* BEGIN Materials provided *

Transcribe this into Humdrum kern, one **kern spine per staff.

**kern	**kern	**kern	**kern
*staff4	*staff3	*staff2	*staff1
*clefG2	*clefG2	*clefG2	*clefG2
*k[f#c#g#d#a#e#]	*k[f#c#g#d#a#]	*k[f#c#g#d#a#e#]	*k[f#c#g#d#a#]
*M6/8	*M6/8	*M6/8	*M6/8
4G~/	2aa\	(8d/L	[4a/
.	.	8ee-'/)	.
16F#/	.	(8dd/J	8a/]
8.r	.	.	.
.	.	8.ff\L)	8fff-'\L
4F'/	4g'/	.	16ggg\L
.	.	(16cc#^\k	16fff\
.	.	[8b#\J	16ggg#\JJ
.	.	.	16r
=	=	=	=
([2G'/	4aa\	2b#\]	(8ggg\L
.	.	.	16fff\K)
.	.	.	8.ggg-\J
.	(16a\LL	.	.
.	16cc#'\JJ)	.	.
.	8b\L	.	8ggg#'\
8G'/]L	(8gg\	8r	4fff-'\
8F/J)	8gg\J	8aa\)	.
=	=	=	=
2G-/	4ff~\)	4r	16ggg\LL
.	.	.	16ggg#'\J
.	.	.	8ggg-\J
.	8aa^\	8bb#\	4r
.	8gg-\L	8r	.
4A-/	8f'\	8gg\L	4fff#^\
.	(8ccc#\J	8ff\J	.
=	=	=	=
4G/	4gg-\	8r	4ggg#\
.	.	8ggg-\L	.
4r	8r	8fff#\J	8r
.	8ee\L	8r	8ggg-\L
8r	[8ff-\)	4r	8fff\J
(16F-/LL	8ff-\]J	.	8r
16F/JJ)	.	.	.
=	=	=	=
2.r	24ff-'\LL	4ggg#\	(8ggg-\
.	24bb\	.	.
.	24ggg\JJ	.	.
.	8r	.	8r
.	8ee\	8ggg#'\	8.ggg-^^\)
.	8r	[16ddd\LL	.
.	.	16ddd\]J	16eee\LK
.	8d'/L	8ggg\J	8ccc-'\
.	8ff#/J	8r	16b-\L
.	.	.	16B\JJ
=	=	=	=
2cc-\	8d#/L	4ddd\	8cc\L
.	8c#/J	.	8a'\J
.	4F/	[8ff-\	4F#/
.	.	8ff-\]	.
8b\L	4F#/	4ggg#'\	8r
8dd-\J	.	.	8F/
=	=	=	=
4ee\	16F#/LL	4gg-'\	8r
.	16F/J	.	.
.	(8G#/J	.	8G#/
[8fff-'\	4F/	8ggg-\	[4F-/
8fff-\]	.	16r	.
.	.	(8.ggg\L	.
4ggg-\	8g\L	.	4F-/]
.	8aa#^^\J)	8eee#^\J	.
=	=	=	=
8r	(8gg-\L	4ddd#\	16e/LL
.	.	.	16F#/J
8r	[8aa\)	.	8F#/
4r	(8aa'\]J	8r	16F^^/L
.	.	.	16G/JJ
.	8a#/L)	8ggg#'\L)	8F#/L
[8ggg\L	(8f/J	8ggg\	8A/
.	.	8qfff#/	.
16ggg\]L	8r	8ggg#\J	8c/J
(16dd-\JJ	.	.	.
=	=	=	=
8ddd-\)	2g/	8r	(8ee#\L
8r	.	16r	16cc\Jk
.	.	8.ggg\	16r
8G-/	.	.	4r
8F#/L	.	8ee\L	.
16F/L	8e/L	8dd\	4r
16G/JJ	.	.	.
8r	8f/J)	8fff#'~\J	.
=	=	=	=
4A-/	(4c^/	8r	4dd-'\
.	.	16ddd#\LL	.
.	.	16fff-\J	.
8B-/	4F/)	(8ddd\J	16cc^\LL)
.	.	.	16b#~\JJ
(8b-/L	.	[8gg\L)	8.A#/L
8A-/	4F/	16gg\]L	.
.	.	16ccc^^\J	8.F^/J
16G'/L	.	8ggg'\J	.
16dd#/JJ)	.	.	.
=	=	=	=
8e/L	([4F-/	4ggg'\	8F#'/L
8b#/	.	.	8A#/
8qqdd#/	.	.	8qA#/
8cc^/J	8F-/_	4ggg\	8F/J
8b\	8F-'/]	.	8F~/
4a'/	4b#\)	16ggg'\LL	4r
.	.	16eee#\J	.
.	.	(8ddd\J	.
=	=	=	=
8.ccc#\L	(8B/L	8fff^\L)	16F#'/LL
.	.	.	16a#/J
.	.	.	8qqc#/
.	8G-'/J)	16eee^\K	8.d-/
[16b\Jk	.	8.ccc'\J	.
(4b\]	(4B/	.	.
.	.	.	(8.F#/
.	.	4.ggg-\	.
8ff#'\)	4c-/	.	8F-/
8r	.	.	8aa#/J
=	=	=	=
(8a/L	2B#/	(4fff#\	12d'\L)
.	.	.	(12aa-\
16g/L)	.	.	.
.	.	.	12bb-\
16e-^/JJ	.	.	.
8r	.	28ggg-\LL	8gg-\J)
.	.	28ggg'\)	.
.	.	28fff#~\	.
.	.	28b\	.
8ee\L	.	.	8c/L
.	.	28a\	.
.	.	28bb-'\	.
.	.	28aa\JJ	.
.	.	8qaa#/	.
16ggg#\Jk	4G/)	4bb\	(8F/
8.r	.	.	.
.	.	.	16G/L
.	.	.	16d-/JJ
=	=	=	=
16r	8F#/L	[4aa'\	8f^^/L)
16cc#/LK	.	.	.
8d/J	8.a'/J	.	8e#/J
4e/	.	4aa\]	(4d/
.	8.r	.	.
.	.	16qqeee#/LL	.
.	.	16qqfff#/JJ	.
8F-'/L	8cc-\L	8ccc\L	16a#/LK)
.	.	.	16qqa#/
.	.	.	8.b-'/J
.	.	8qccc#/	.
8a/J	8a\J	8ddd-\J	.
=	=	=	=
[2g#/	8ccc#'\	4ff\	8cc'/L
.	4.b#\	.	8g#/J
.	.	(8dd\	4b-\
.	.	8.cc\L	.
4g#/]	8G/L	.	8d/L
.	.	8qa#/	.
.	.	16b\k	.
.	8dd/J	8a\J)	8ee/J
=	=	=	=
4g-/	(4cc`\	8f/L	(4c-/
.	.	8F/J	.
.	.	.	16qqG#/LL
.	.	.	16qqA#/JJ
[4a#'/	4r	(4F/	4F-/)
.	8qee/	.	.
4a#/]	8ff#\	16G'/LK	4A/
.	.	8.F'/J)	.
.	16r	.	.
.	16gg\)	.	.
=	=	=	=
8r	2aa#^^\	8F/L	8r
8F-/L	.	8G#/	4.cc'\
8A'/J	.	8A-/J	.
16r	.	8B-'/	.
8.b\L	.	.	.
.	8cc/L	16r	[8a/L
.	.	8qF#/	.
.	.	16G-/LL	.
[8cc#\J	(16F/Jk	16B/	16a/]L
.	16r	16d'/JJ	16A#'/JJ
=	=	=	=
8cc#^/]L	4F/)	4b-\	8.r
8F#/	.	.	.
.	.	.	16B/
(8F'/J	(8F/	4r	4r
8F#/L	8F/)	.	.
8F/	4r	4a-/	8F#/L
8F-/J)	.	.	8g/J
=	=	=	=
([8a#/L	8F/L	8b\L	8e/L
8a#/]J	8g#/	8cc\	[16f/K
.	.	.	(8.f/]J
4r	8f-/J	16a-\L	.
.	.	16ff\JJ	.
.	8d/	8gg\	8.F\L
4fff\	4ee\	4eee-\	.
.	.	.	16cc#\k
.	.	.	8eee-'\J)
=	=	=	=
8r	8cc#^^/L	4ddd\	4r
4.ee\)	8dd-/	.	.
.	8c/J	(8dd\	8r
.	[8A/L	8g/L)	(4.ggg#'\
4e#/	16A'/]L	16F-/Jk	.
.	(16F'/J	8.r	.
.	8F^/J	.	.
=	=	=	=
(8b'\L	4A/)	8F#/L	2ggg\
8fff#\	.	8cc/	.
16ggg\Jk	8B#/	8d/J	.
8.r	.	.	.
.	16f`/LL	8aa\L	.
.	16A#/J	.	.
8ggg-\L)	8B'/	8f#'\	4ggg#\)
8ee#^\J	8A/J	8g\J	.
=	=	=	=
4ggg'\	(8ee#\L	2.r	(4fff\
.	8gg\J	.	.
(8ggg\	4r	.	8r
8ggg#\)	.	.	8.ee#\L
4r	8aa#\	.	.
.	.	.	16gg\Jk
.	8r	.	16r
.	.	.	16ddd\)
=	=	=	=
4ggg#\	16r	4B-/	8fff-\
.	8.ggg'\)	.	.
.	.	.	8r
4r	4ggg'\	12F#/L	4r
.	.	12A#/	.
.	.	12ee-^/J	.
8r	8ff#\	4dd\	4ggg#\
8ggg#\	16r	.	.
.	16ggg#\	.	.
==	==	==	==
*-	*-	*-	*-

* END Materials provided *

> [Exercise] Pull out each line of the data above that contains the string "kern". Letter case must match.

> [Result for this exercise]
Transcribe this into Humdrum kern, one **kern spine per staff.
**kern	**kern	**kern	**kern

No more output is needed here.